* About this task *
Find the word "grey" in the listing, and copy out each line where it turns up.

* Available records *
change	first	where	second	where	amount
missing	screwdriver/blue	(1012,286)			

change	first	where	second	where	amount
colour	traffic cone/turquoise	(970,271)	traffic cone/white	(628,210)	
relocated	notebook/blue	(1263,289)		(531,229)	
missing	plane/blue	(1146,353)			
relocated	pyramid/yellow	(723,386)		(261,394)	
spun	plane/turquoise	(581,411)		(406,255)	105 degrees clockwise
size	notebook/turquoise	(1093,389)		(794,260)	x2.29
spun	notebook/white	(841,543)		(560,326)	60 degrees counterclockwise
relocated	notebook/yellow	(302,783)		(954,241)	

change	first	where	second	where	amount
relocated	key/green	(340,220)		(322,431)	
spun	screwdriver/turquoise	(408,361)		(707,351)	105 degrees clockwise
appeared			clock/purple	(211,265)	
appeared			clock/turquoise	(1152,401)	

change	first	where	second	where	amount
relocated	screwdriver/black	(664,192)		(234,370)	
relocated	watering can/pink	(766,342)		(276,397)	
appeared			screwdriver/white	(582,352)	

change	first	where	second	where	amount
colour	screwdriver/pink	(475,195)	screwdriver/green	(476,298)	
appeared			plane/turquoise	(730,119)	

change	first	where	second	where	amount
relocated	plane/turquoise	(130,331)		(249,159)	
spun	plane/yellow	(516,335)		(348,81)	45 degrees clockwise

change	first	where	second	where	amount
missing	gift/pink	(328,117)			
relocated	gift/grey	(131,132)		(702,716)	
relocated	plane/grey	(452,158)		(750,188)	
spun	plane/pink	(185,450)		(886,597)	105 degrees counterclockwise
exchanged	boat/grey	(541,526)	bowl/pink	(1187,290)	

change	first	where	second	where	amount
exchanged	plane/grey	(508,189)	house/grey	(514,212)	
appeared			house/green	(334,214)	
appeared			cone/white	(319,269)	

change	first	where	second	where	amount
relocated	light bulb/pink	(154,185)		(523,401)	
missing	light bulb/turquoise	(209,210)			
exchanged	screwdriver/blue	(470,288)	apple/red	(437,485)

* Result *
relocated	gift/grey	(131,132)		(702,716)	
relocated	plane/grey	(452,158)		(750,188)	
exchanged	boat/grey	(541,526)	bowl/pink	(1187,290)	
exchanged	plane/grey	(508,189)	house/grey	(514,212)	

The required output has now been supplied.